→ **RECORDS TO PROCESS**
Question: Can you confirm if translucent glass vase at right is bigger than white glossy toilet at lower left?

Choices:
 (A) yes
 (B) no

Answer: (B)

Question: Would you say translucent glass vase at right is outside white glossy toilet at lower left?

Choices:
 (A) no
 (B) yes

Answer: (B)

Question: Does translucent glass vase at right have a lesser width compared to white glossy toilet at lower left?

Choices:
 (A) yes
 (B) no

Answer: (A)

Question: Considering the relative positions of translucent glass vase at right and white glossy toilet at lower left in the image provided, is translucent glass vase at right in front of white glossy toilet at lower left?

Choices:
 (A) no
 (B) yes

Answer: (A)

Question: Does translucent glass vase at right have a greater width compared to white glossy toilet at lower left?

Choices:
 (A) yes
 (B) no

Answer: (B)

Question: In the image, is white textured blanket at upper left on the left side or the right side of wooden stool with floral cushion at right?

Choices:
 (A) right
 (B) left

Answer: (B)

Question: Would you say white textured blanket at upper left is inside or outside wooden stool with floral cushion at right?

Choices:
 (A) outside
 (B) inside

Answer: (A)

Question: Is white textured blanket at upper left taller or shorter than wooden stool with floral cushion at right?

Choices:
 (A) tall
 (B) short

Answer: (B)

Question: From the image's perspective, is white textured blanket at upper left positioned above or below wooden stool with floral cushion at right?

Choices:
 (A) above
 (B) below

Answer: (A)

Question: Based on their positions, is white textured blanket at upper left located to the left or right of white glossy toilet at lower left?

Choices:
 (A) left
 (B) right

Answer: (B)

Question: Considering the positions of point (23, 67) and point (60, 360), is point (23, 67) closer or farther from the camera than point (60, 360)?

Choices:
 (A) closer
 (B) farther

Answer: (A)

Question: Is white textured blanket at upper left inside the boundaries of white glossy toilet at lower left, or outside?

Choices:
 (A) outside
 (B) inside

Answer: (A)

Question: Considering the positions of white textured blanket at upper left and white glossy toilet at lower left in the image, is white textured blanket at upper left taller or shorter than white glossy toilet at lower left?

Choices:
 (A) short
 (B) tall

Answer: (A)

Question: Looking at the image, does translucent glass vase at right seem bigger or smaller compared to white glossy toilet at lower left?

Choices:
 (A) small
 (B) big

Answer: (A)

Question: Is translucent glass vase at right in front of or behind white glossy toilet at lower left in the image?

→ **WORK INSTRUCTIONS**
Extract the lines of the material above, starting at the line that contains "Question: Does translucent glass vase at right have a greater" and ending after the line that contains "Question: Is white textured blanket at upper left taller". Reproduce each line unchanged.

→ **FULL OUTPUT**
Question: Does translucent glass vase at right have a greater width compared to white glossy toilet at lower left?

Choices:
 (A) yes
 (B) no

Answer: (B)

Question: In the image, is white textured blanket at upper left on the left side or the right side of wooden stool with floral cushion at right?

Choices:
 (A) right
 (B) left

Answer: (B)

Question: Would you say white textured blanket at upper left is inside or outside wooden stool with floral cushion at right?

Choices:
 (A) outside
 (B) inside

Answer: (A)

Question: Is white textured blanket at upper left taller or shorter than wooden stool with floral cushion at right?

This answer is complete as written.